[SUPPLIED RECORDS]

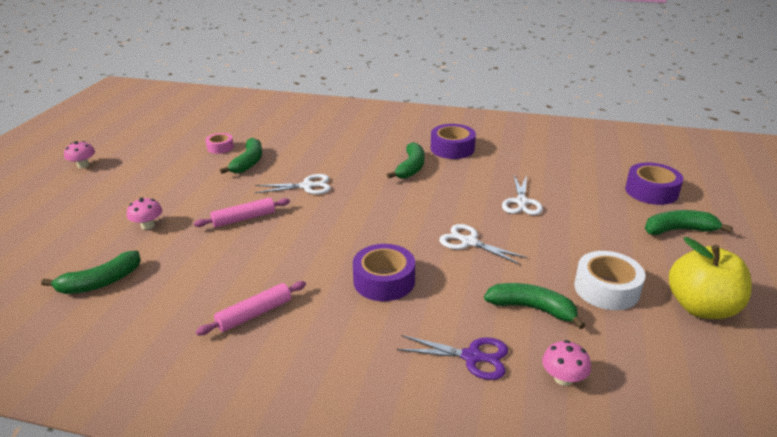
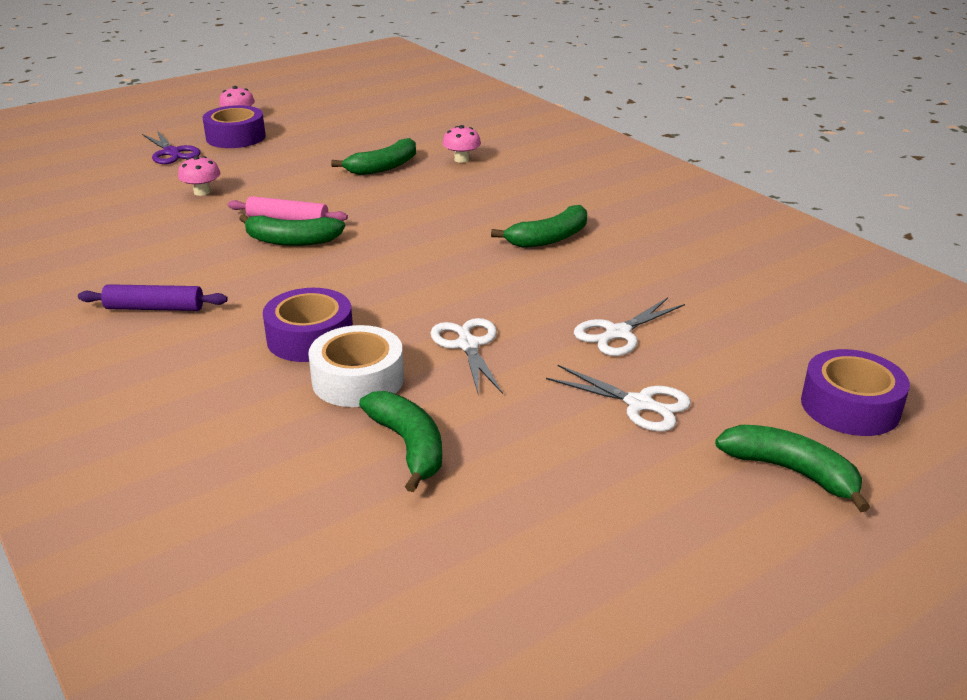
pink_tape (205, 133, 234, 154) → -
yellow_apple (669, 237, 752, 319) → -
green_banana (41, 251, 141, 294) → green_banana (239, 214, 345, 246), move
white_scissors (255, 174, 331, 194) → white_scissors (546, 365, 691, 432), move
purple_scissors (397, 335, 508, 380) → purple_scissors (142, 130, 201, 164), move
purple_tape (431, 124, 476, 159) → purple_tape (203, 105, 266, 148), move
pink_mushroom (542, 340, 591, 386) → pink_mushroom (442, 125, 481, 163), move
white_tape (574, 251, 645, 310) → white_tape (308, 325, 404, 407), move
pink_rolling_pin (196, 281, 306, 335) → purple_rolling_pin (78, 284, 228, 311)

[/SUPPLIED RECORDS]

→ **PROBLEM REQUIREMENTS**: All lines from the one with "white_tape (574, 251, 645, 310)" to the end of the records must be set down exactly. Skip every line before it.

→ **EXERCISE ANSWER**:
white_tape (574, 251, 645, 310) → white_tape (308, 325, 404, 407), move
pink_rolling_pin (196, 281, 306, 335) → purple_rolling_pin (78, 284, 228, 311)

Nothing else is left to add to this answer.